- _TASK DESCRIPTION_: All lines from the start of the listing below through the line containing "pink glasses: 12 -> 10" are to be written out again exactly, and no others.
• • • • • • •
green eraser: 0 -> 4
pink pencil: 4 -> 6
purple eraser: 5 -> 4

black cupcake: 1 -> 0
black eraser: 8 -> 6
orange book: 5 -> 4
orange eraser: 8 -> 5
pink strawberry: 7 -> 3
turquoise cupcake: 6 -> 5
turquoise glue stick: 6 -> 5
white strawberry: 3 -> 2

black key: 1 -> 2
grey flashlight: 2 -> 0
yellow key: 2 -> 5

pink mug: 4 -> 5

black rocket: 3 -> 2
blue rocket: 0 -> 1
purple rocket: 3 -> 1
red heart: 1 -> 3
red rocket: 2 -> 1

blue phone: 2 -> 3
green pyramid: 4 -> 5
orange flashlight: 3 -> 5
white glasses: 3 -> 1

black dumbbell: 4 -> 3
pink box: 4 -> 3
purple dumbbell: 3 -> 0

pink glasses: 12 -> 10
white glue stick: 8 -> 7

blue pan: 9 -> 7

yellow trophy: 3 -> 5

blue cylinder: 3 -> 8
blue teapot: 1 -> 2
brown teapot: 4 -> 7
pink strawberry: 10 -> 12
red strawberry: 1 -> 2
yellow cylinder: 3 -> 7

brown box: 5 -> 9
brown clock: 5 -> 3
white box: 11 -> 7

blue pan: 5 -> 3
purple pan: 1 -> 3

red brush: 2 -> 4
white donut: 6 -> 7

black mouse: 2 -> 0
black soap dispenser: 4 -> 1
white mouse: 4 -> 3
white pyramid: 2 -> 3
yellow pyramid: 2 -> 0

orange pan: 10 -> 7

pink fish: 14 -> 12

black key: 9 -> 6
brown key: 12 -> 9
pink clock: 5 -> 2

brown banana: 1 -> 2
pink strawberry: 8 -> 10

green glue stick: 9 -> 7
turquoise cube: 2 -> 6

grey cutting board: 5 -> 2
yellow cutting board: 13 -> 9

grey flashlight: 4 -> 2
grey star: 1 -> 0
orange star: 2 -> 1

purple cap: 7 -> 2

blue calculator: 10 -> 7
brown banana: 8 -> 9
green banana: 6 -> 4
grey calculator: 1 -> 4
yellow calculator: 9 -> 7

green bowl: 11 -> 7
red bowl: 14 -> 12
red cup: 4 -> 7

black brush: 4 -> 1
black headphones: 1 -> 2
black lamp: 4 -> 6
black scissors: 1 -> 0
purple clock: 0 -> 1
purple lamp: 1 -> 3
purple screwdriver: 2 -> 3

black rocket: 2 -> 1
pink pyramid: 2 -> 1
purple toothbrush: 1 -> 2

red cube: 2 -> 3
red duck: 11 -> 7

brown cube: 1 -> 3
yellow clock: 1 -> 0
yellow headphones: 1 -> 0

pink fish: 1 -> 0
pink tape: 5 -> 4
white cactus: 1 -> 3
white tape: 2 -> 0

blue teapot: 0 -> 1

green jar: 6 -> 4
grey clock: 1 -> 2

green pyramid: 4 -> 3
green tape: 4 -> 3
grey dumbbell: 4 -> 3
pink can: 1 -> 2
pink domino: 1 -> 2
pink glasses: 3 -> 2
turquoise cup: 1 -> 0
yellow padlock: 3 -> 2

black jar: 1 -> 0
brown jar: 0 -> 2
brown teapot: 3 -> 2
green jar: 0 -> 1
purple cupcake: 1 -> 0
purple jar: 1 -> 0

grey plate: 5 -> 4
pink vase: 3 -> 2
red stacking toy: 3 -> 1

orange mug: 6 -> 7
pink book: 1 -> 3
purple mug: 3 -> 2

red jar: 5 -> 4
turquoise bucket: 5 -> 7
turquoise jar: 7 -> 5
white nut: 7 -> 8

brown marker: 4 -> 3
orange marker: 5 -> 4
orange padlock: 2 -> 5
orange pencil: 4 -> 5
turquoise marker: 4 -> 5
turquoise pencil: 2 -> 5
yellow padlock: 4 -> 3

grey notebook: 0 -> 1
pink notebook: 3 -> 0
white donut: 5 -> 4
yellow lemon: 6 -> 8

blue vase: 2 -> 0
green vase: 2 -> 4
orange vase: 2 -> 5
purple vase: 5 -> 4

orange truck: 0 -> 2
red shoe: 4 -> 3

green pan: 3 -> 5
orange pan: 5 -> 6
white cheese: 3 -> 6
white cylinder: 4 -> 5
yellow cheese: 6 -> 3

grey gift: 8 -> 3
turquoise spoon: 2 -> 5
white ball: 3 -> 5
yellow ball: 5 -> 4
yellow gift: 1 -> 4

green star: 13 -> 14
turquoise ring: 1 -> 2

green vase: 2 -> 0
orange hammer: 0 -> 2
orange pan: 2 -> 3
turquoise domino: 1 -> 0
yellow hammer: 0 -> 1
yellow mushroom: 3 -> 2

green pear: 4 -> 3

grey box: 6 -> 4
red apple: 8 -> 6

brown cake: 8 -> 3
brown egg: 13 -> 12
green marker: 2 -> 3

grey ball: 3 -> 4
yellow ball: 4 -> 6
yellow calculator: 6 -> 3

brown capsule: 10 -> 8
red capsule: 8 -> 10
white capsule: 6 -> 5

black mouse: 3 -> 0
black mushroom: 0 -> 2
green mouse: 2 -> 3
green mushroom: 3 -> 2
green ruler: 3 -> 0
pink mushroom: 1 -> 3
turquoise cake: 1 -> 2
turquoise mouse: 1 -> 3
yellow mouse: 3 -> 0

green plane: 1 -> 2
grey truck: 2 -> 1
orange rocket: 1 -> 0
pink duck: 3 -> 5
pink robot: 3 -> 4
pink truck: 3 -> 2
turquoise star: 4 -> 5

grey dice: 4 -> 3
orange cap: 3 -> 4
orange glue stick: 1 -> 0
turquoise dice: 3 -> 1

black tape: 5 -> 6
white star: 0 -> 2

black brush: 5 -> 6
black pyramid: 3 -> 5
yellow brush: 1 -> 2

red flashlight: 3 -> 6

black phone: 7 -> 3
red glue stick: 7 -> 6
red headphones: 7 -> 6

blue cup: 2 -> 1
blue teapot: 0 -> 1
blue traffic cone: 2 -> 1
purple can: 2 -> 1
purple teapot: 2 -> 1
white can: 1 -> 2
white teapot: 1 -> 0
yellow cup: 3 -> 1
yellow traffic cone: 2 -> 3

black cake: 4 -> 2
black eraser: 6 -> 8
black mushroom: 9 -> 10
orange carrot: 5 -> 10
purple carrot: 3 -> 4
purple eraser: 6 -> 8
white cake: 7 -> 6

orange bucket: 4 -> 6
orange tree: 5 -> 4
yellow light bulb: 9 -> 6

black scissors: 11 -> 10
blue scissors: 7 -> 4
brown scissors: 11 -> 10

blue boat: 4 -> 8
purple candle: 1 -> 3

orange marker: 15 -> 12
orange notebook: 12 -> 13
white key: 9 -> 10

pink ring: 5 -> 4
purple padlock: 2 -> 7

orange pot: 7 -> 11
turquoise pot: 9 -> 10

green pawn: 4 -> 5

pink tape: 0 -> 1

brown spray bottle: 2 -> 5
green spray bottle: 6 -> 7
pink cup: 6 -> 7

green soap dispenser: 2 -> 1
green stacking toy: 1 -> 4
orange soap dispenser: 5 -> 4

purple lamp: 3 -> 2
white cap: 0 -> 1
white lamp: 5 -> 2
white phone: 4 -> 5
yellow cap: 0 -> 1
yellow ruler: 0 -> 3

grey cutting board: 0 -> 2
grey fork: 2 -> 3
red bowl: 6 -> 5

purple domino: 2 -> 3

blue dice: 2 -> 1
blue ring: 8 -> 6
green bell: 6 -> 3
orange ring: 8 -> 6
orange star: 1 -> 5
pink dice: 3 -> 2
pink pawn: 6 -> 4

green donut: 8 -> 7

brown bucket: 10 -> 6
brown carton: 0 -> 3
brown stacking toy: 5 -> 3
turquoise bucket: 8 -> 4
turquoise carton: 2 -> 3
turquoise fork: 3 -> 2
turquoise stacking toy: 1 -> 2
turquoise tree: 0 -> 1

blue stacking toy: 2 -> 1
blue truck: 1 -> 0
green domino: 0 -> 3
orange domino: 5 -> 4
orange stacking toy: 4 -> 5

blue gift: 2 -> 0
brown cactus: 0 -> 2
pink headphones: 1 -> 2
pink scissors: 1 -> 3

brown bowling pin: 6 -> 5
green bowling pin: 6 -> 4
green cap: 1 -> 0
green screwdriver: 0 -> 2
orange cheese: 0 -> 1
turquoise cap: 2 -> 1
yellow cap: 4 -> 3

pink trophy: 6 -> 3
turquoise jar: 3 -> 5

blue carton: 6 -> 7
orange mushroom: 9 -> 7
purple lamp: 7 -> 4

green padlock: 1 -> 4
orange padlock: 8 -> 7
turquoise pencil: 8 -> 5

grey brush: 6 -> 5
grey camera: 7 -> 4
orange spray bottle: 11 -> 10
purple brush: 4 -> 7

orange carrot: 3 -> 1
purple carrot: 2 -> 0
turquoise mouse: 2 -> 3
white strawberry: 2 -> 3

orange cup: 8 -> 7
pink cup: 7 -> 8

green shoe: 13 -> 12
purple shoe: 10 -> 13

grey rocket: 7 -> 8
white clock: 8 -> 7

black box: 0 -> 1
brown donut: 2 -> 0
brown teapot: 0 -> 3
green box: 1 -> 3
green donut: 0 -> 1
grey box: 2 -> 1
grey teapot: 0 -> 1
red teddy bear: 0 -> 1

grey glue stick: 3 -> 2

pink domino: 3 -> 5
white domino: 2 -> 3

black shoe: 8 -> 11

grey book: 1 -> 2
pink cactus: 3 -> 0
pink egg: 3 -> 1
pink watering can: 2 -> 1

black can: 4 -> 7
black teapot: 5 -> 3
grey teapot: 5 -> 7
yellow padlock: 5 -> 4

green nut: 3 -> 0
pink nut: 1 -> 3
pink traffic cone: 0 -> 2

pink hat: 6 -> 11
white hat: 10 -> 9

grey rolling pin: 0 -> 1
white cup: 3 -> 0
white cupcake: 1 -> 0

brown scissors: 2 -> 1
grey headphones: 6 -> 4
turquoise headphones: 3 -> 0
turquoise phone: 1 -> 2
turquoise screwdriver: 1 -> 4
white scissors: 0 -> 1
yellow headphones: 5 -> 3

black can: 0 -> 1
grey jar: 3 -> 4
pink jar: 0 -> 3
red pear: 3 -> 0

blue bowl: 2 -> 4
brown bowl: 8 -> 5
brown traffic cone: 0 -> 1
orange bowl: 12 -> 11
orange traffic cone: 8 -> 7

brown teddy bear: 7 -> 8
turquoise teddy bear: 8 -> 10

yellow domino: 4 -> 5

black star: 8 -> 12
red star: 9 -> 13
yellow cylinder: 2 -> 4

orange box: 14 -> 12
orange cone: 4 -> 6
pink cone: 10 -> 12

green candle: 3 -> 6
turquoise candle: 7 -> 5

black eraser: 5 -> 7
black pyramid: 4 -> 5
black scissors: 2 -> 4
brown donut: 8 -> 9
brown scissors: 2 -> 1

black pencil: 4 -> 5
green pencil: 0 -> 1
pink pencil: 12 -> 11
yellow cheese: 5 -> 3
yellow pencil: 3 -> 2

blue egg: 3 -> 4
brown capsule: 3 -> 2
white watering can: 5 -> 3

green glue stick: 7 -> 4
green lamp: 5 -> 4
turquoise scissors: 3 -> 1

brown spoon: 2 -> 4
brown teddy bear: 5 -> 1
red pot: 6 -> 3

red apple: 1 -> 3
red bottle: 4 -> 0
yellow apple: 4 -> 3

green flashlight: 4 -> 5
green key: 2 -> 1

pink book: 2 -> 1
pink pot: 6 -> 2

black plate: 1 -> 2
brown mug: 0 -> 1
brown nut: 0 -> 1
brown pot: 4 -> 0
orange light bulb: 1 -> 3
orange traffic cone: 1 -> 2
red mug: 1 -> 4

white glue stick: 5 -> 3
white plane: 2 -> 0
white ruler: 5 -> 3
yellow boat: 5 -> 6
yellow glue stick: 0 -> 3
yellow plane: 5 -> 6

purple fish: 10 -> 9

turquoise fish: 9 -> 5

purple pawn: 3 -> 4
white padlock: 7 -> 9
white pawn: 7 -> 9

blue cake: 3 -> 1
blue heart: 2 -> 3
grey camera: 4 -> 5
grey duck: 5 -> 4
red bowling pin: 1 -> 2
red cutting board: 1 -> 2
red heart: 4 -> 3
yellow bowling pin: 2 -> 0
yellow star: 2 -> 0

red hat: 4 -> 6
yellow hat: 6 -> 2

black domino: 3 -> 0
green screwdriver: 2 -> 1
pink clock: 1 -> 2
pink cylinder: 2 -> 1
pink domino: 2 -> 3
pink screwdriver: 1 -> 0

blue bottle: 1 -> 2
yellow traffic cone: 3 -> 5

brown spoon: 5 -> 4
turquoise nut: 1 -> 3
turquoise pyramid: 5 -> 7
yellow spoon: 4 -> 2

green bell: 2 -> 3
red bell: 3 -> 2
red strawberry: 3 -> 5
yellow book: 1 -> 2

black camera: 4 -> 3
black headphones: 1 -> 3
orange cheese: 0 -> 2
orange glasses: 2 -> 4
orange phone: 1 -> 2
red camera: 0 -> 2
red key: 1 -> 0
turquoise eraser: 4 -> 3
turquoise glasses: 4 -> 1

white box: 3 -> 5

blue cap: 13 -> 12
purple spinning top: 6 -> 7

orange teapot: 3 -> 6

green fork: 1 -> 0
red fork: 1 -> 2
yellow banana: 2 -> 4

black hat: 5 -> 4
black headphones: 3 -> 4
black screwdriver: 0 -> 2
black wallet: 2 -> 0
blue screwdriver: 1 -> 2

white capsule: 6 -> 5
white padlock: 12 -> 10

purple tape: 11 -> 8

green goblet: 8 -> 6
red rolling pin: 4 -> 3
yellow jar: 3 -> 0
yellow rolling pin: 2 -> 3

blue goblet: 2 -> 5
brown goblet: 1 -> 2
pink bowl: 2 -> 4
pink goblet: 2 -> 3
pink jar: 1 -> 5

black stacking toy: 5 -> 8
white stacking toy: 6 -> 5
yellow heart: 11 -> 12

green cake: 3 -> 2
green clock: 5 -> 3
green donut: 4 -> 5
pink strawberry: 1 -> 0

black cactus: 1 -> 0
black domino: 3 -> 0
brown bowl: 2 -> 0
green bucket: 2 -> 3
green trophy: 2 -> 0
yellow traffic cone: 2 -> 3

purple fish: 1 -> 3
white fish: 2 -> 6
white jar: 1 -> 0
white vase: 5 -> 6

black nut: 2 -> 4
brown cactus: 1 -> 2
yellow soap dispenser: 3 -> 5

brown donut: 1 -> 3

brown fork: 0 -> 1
• • • • • • •
- _OUTPUT FOR THIS EXERCISE_:
green eraser: 0 -> 4
pink pencil: 4 -> 6
purple eraser: 5 -> 4

black cupcake: 1 -> 0
black eraser: 8 -> 6
orange book: 5 -> 4
orange eraser: 8 -> 5
pink strawberry: 7 -> 3
turquoise cupcake: 6 -> 5
turquoise glue stick: 6 -> 5
white strawberry: 3 -> 2

black key: 1 -> 2
grey flashlight: 2 -> 0
yellow key: 2 -> 5

pink mug: 4 -> 5

black rocket: 3 -> 2
blue rocket: 0 -> 1
purple rocket: 3 -> 1
red heart: 1 -> 3
red rocket: 2 -> 1

blue phone: 2 -> 3
green pyramid: 4 -> 5
orange flashlight: 3 -> 5
white glasses: 3 -> 1

black dumbbell: 4 -> 3
pink box: 4 -> 3
purple dumbbell: 3 -> 0

pink glasses: 12 -> 10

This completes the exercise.